» **Brief**:
Starting at the line that contains "grey 1x3 brick", write out every line through the last one in the records below, word for word. Leave out any pictures.
[[ Information supplied open ]]
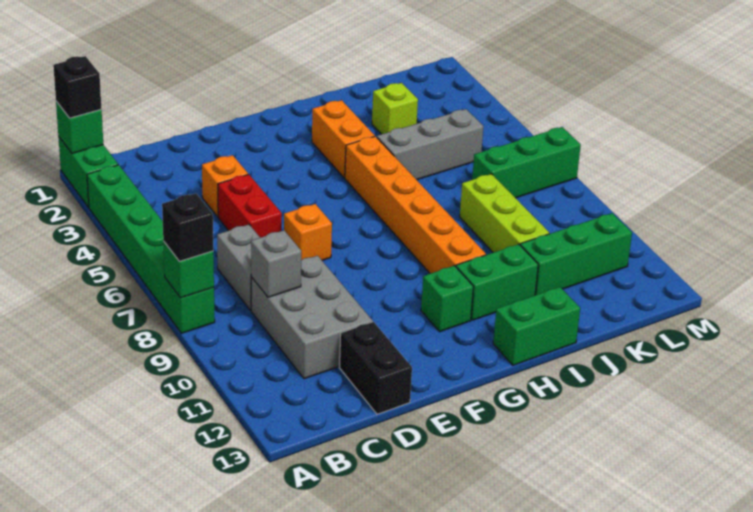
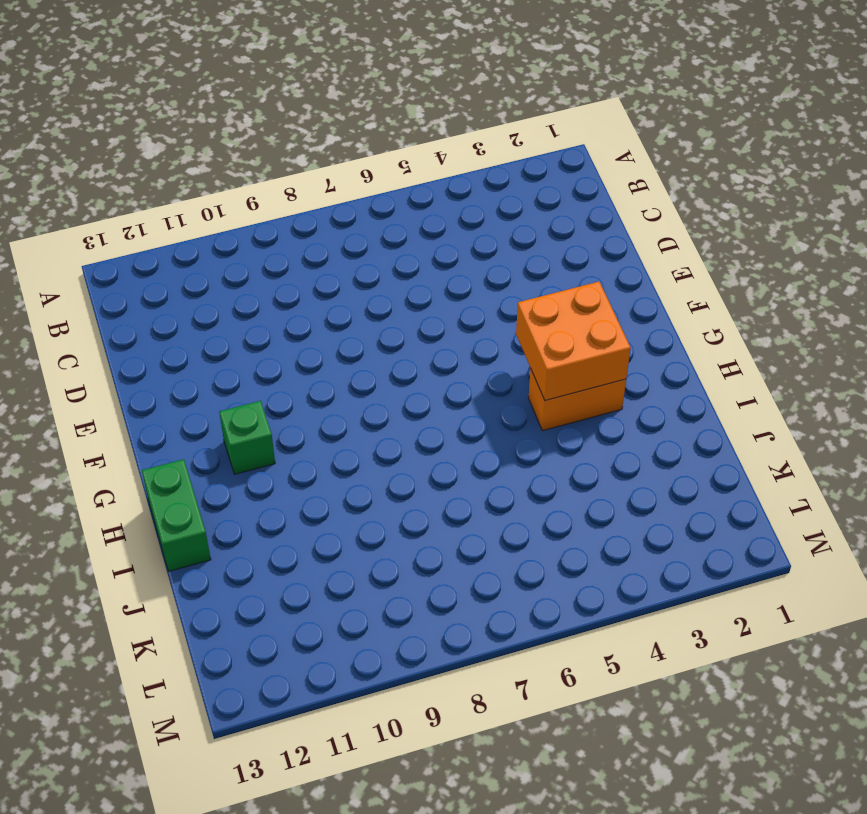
orange 2x2 brick [516,282,631,401] -> none
none -> green 1x2 brick [58,136,118,208]
none -> green 1x6 brick [87,165,215,333]
none -> grey 1x2 brick [217,225,260,310]

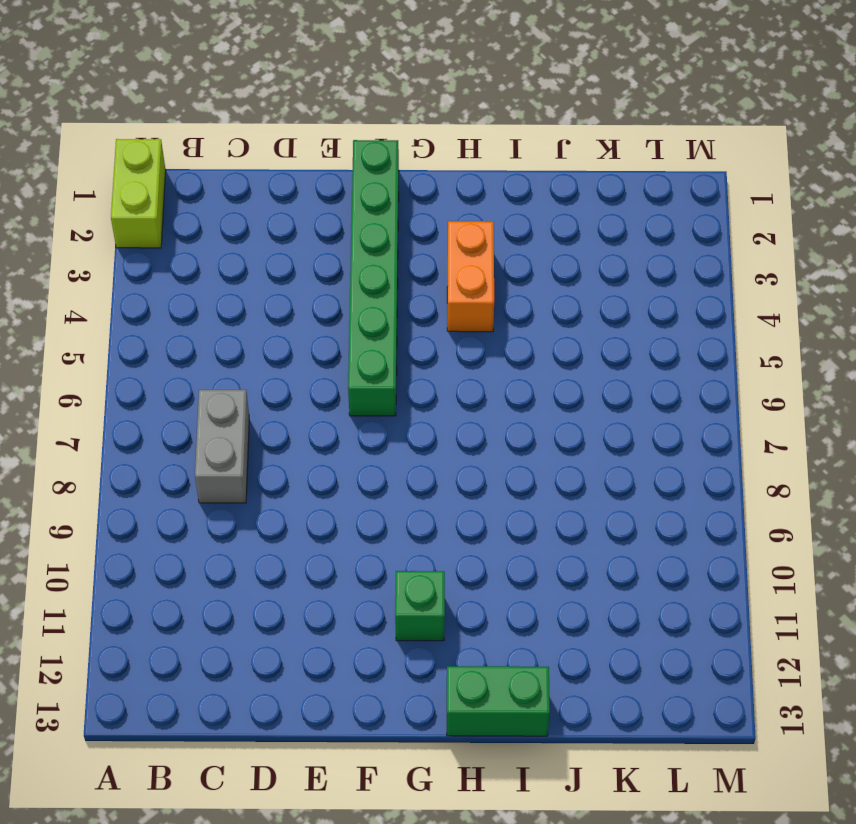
lime 1x2 brick [111,139,166,248] -> green 1x2 brick [58,136,118,208]
green 1x6 brick [348,140,399,416] -> green 1x6 brick moved to [87,165,215,333]
none -> grey 2x3 brick [251,256,373,379]
none -> orange 1x1 brick [202,155,248,217]
none -> red 1x2 brick [218,174,282,238]

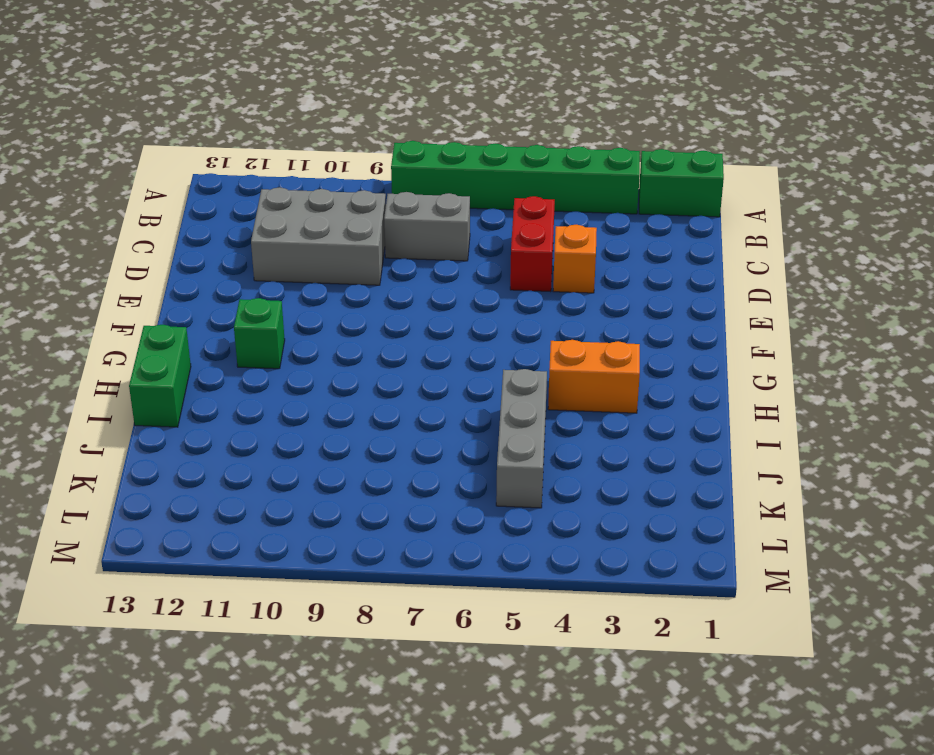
red 1x2 brick [510,196,555,292] -> red 1x2 brick turned to [218,174,282,238]
none -> black 1x2 brick [339,322,412,414]
none -> orange 1x1 brick [284,204,332,260]
none -> orange 1x6 brick [345,136,486,274]

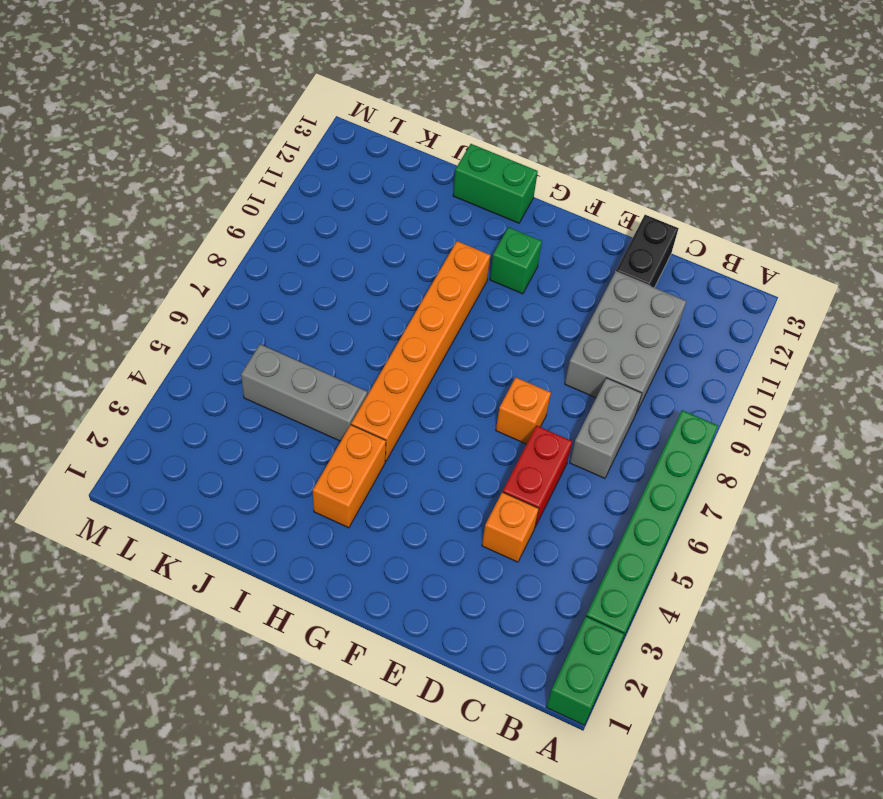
none -> green 1x2 brick [456,244,538,320]
none -> lime 1x1 brick [372,83,418,134]
none -> lime 1x3 brick [460,174,549,253]

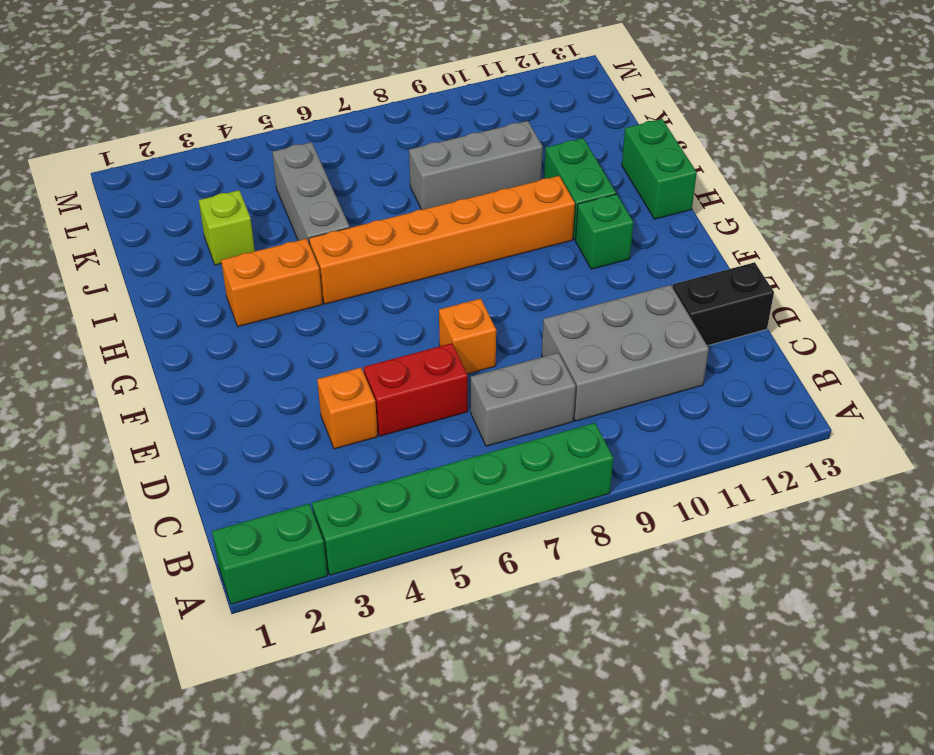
grey 1x3 brick [409,121,543,210] -> lime 1x3 brick [460,174,549,253]
none -> green 1x3 brick [520,213,632,295]
none -> green 1x3 brick [472,127,581,198]
none -> green 1x1 brick [56,101,103,153]

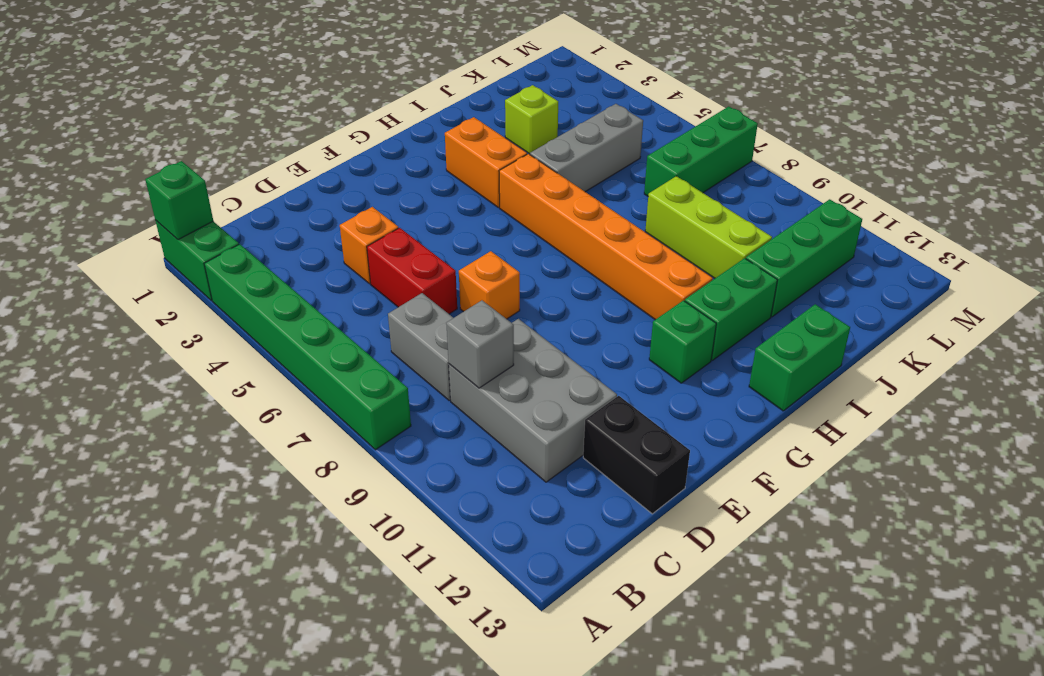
none -> green 1x1 brick [163,241,214,298]
none -> black 1x1 brick [53,56,101,118]
none -> black 1x1 brick [162,193,213,261]

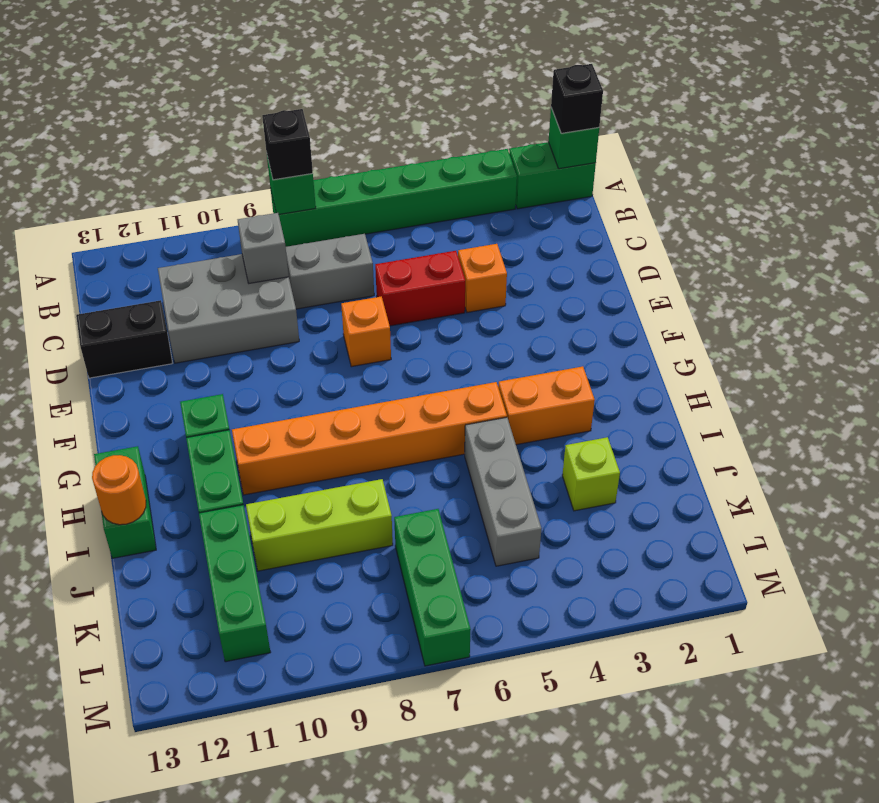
orange 1x1 round brick [92,455,146,525] -> none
[[ Information supplied closed ]]
» **Exercise answer**:
grey 1x3 brick [409,121,543,210] -> lime 1x3 brick [460,174,549,253]
none -> green 1x3 brick [520,213,632,295]
none -> green 1x3 brick [472,127,581,198]
none -> green 1x1 brick [56,101,103,153]

none -> green 1x1 brick [163,241,214,298]
none -> black 1x1 brick [53,56,101,118]
none -> black 1x1 brick [162,193,213,261]

orange 1x1 round brick [92,455,146,525] -> none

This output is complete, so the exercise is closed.